_WHAT TO WORK ON_.
Scan the entries below and return each line that contains "none".

------

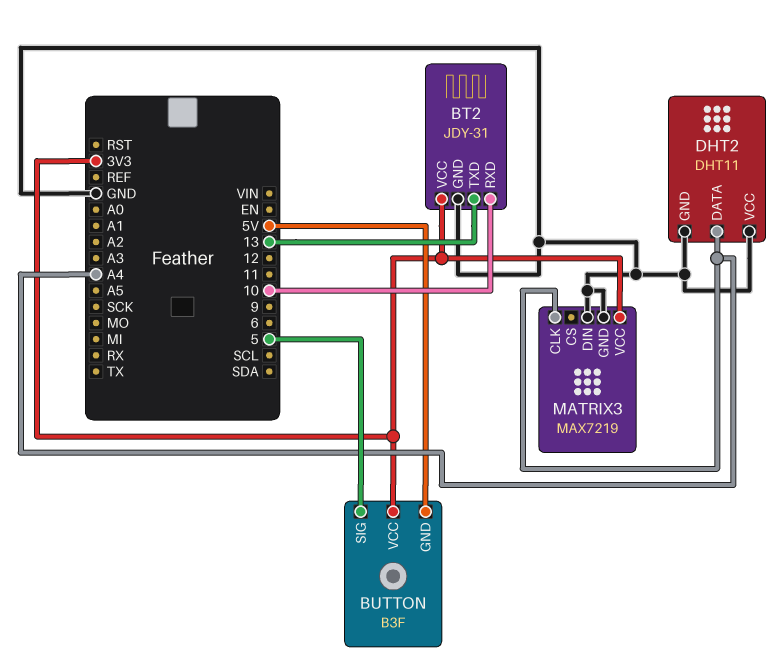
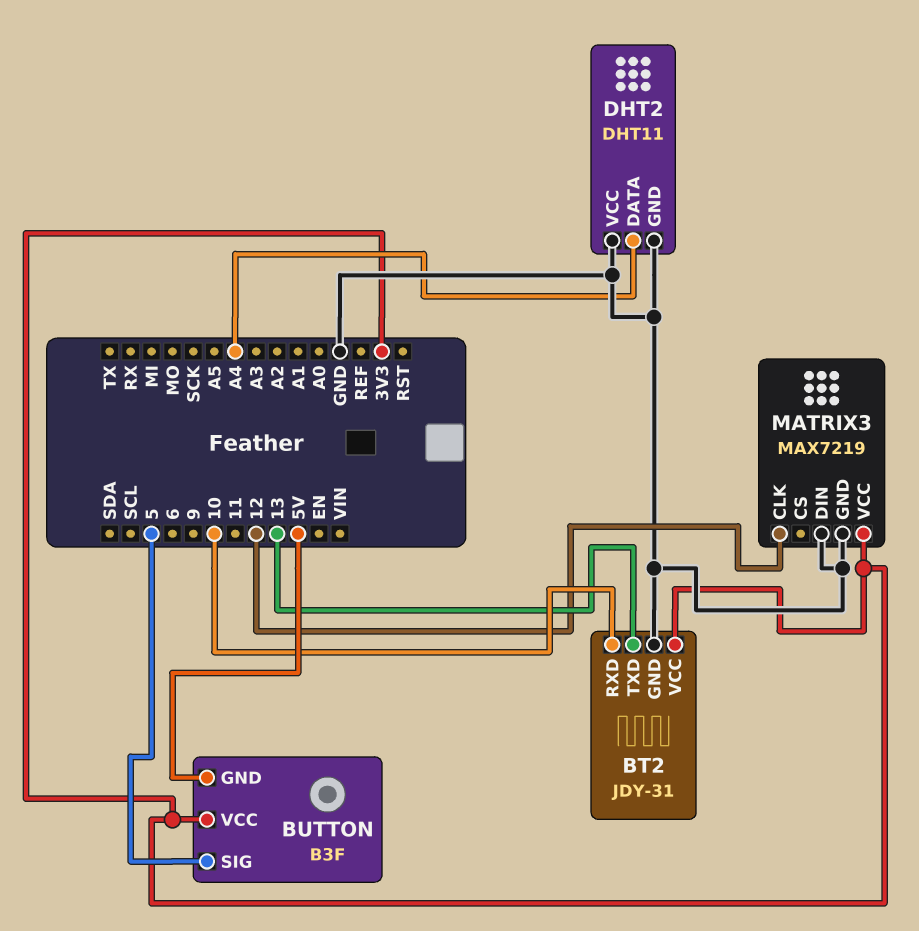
MATRIX3 pin CLK: A4 -> 12

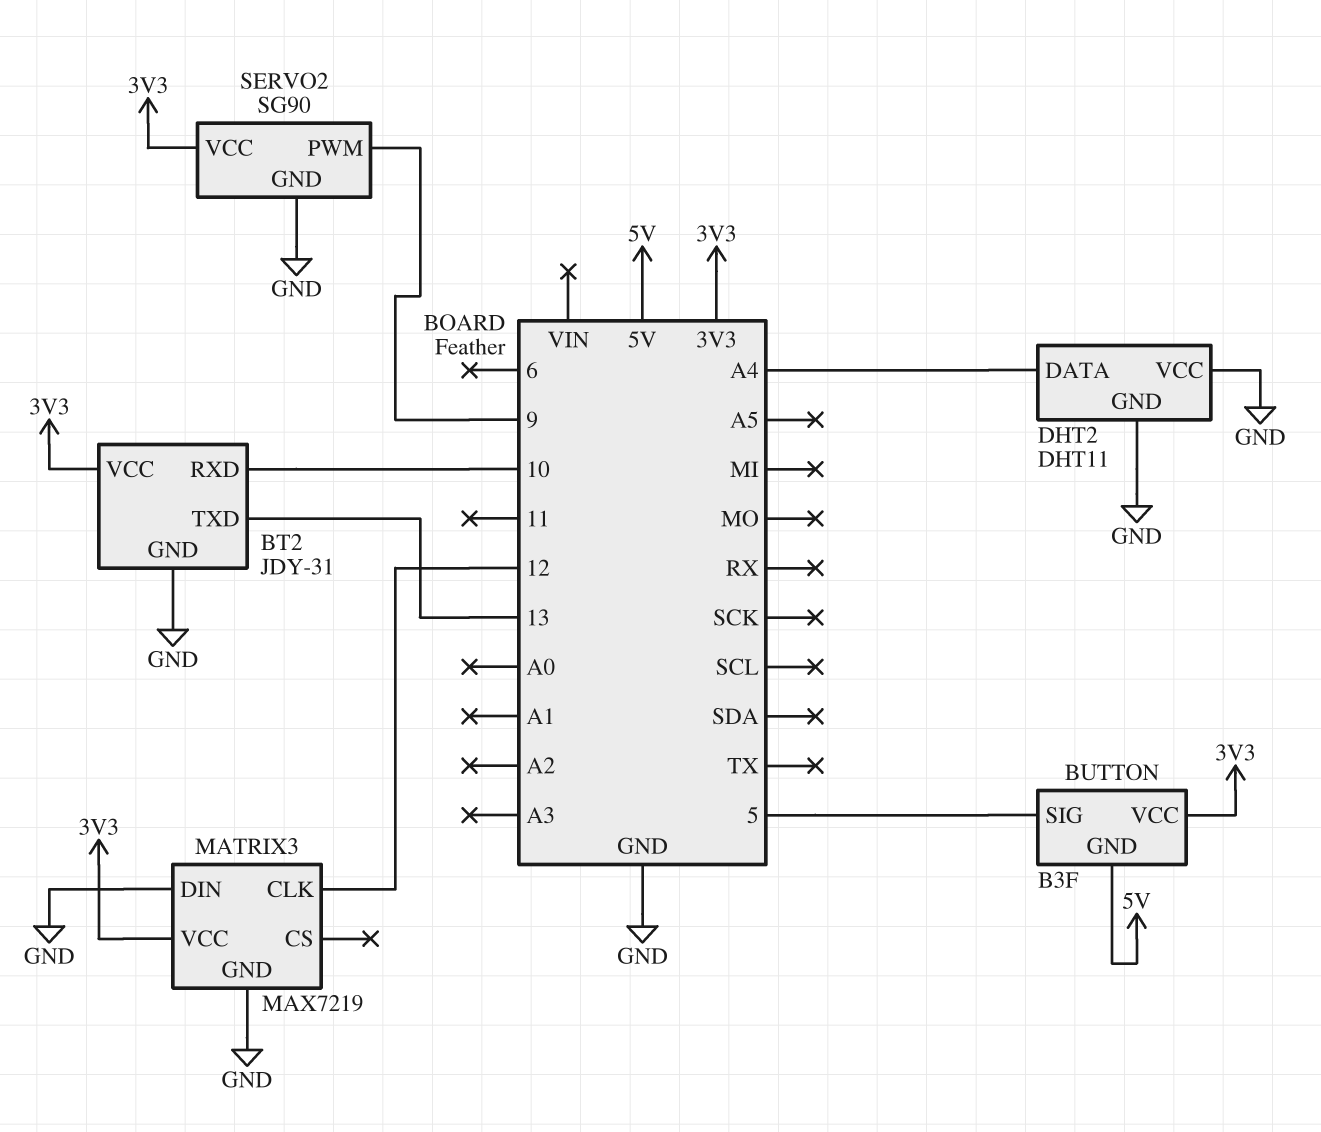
SERVO2: none -> SG90
SERVO2 pin GND: none -> GND
SERVO2 pin PWM: none -> 9
SERVO2 pin VCC: none -> 3V3

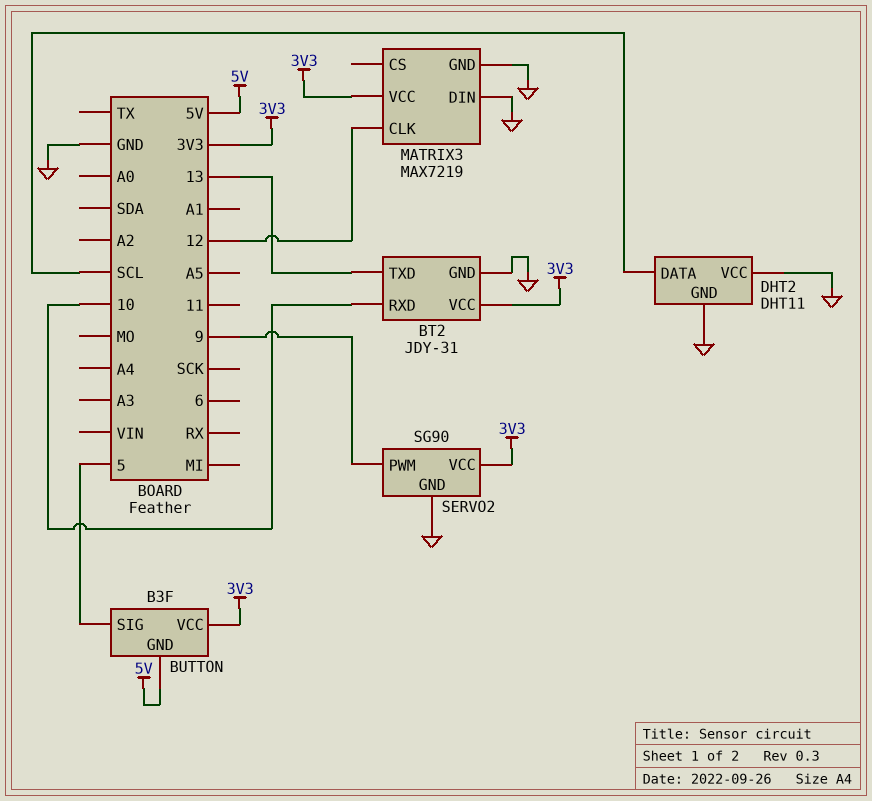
DHT2 pin DATA: A4 -> SCL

------

_TASK ANSWER_.
SERVO2: none -> SG90
SERVO2 pin GND: none -> GND
SERVO2 pin PWM: none -> 9
SERVO2 pin VCC: none -> 3V3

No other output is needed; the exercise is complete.